*** Opening Input records ***

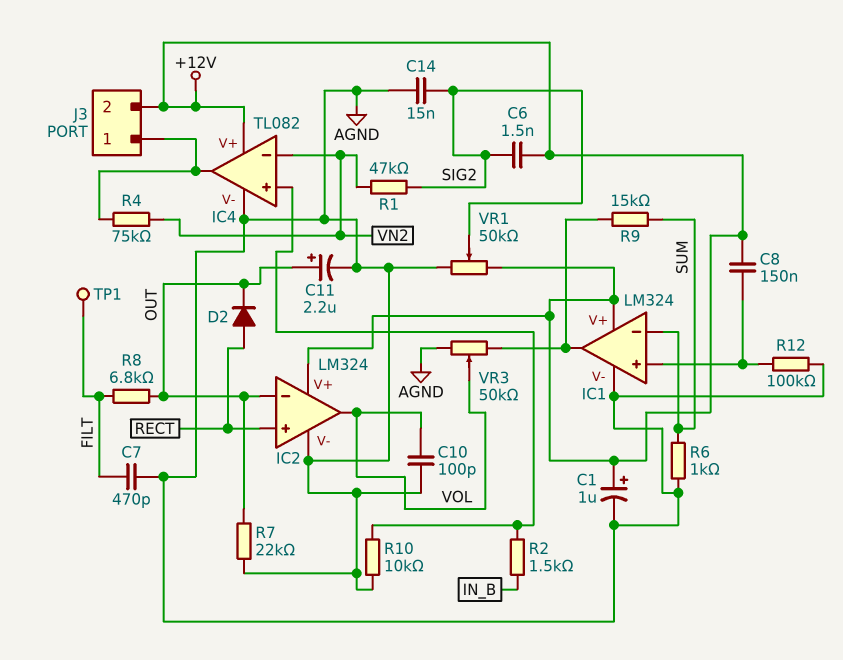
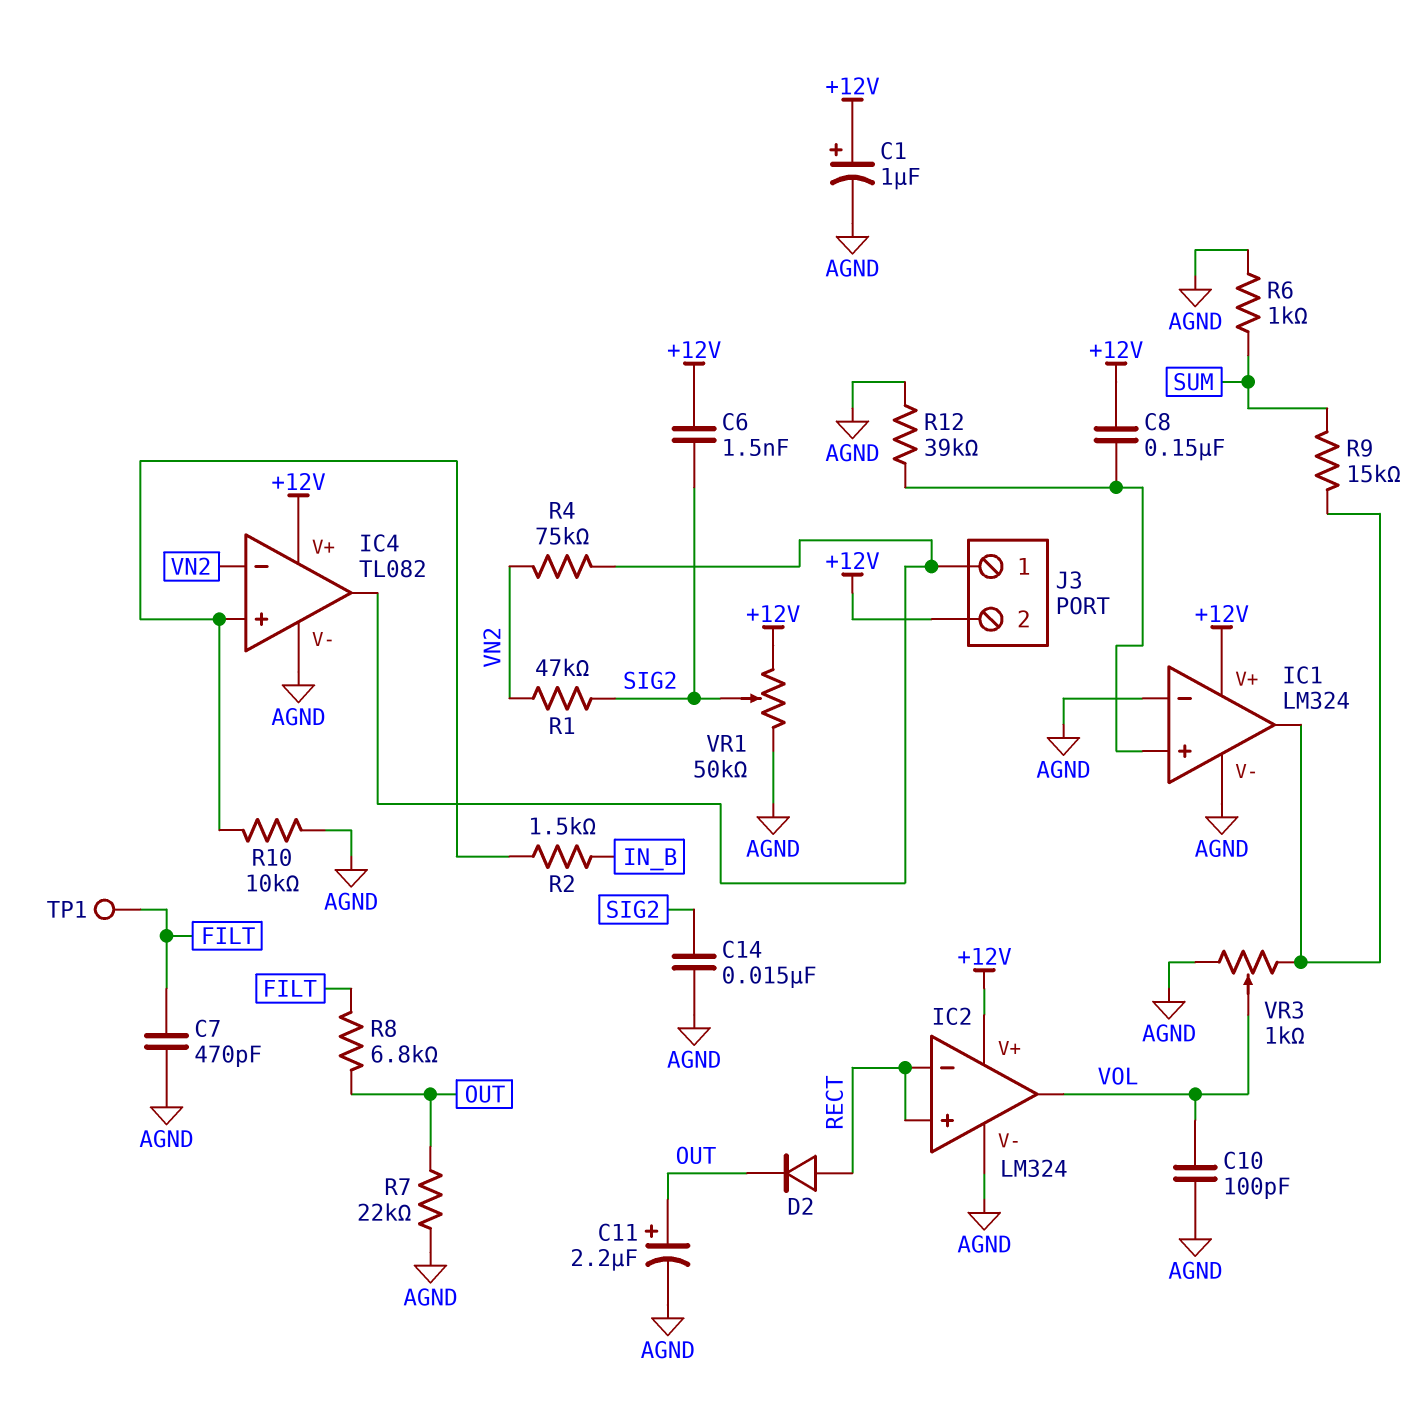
IC1 pin in-: SUM -> AGND
IC2 pin in-: OUT -> RECT
R12: 100k (AGND, IC1/in+) -> 39k (AGND, IC1/in+)
VR3: 50k (AGND, IC1/out, wiper VOL) -> 1k (AGND, IC1/out, wiper VOL)

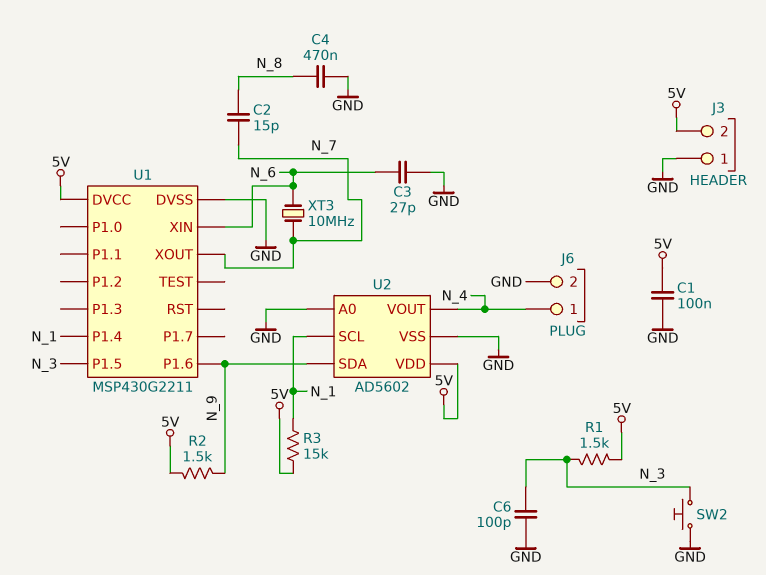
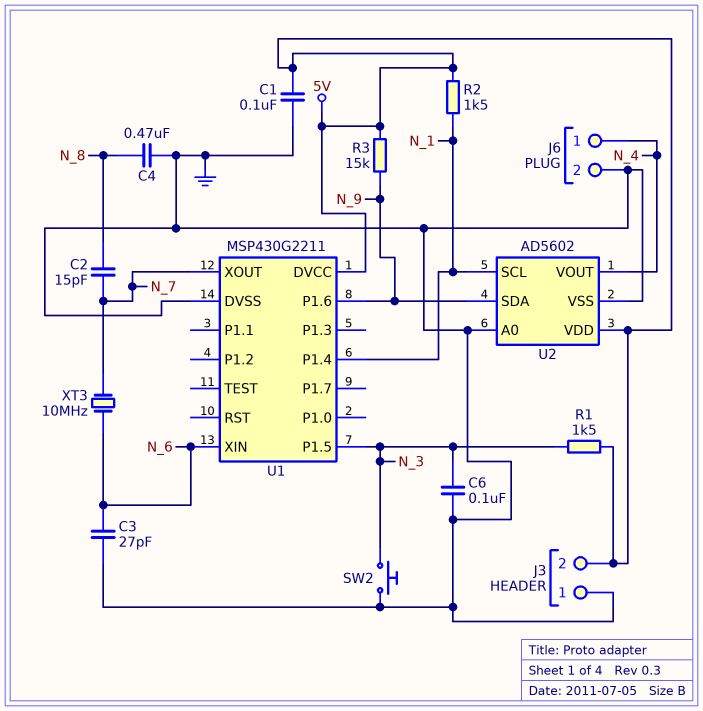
C6: 100pF (GND, N_3) -> 100nF (GND, N_3)
R2: 1.5k (5V, N_9) -> 1.5k (5V, N_1)
R3: 15k (5V, N_1) -> 15k (5V, N_9)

*** Closing Input records ***

Work to complete:
Drop the pictures and copy the data exactly.

Solution to the exercise:
IC1 pin in-: SUM -> AGND
IC2 pin in-: OUT -> RECT
R12: 100k (AGND, IC1/in+) -> 39k (AGND, IC1/in+)
VR3: 50k (AGND, IC1/out, wiper VOL) -> 1k (AGND, IC1/out, wiper VOL)

C6: 100pF (GND, N_3) -> 100nF (GND, N_3)
R2: 1.5k (5V, N_9) -> 1.5k (5V, N_1)
R3: 15k (5V, N_1) -> 15k (5V, N_9)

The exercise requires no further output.